> [Source information]
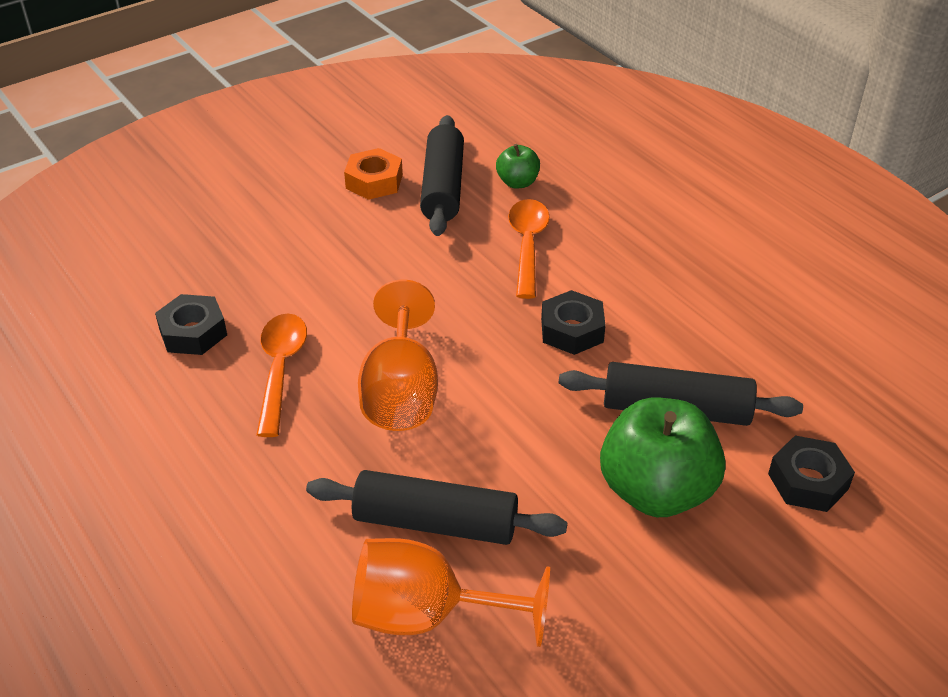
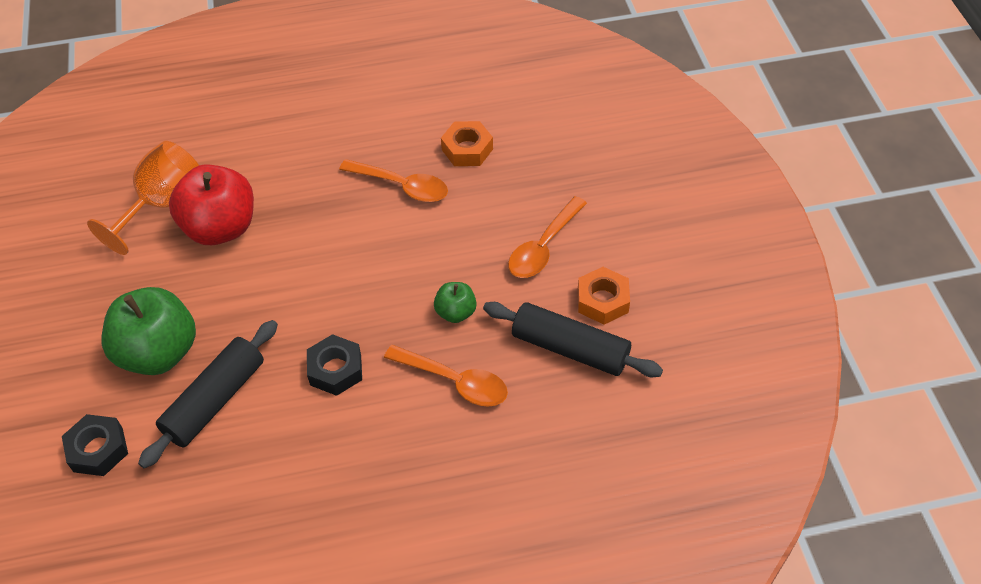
camera: 115 degrees right, 10 degrees up
(193, 332) = (467, 149): black nut -> orange nut
(324, 234) = (543, 247): none -> orange spoon
(400, 392) = (339, 243): orange goblet -> none
(435, 522) = (221, 228): black rolling pin -> red apple
(517, 182) = (550, 410): green apple -> green apple (455, 312)

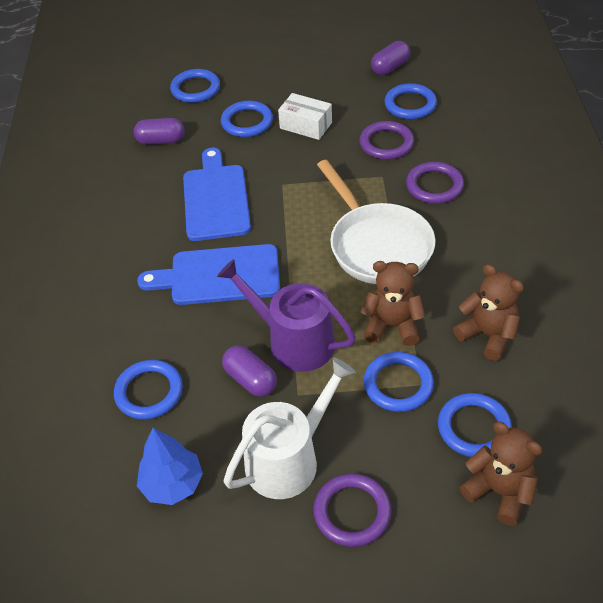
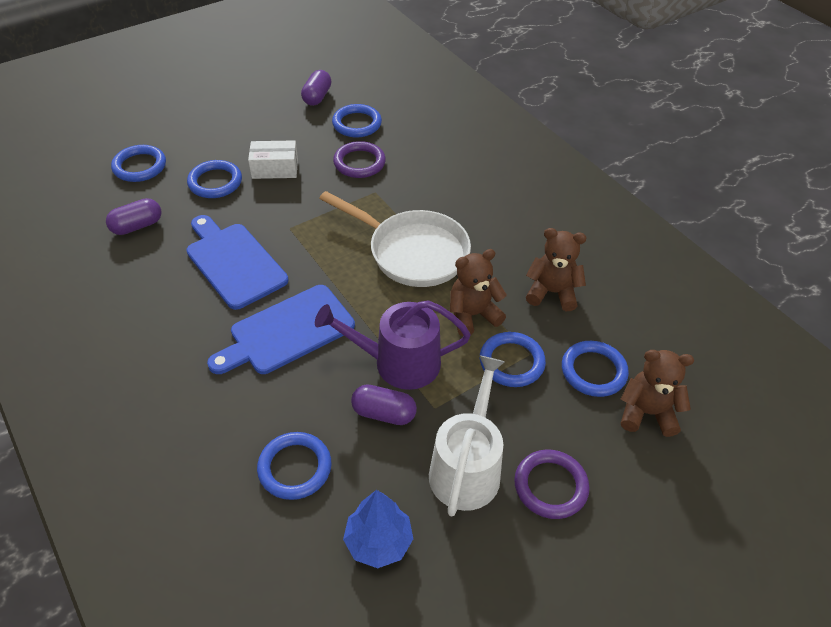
camera: 35 degrees left, 0 degrees up
(434, 186) = (425, 186): purple ring -> none

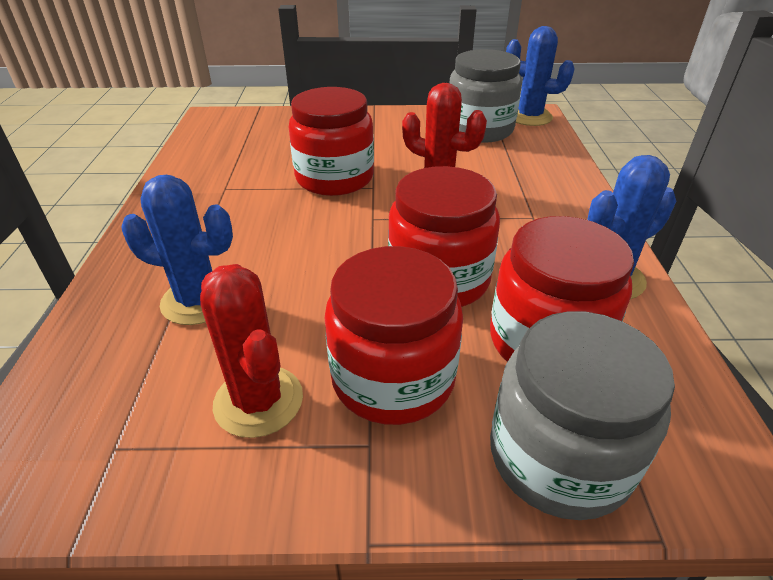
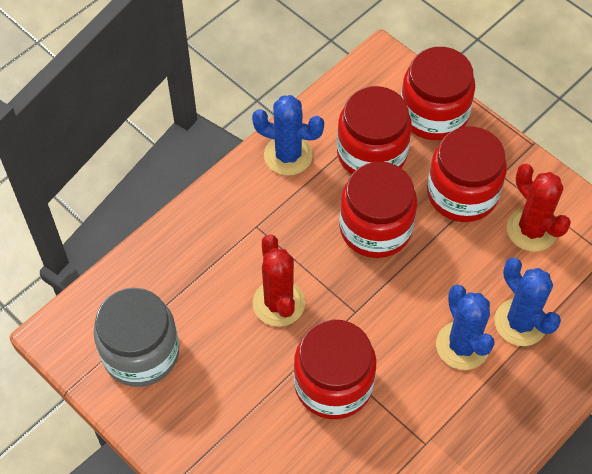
camera: 135 degrees left, 20 degrees up
(258, 401) = (531, 230): red cactus -> red cactus turned 45 degrees counterclockwise
(529, 117) = (72, 333): blue cactus -> blue cactus (462, 345)
(559, 456) = (433, 114): grey jar -> red jar

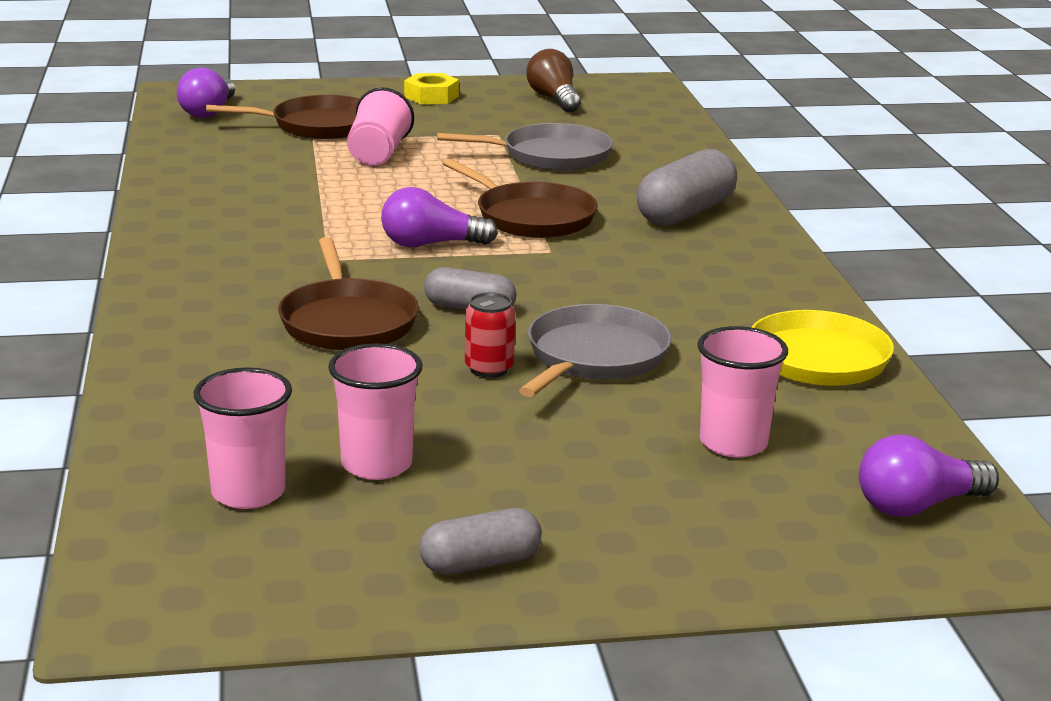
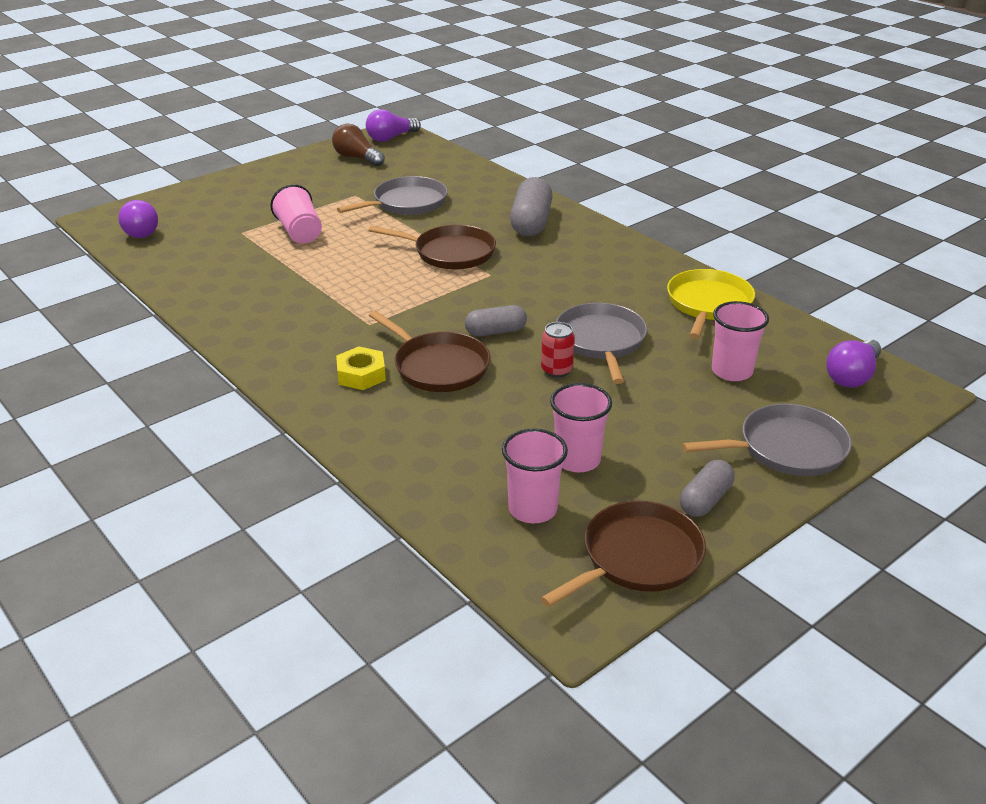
camera: 30 degrees left, 10 degrees up
(318, 125) = (232, 221): brown pan -> brown pan (637, 558)
(431, 96) = (277, 176): yellow nut -> yellow nut (361, 375)
(431, 244) = (417, 292): purple light bulb -> purple light bulb (391, 138)
(684, 550) = (786, 448): none -> grey pan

> [Work instructions] List all lines from the entries that include the word "none".

> [Solution below]
(324, 234) = (543, 247): none -> orange spoon
(400, 392) = (339, 243): orange goblet -> none
(434, 186) = (425, 186): purple ring -> none
(684, 550) = (786, 448): none -> grey pan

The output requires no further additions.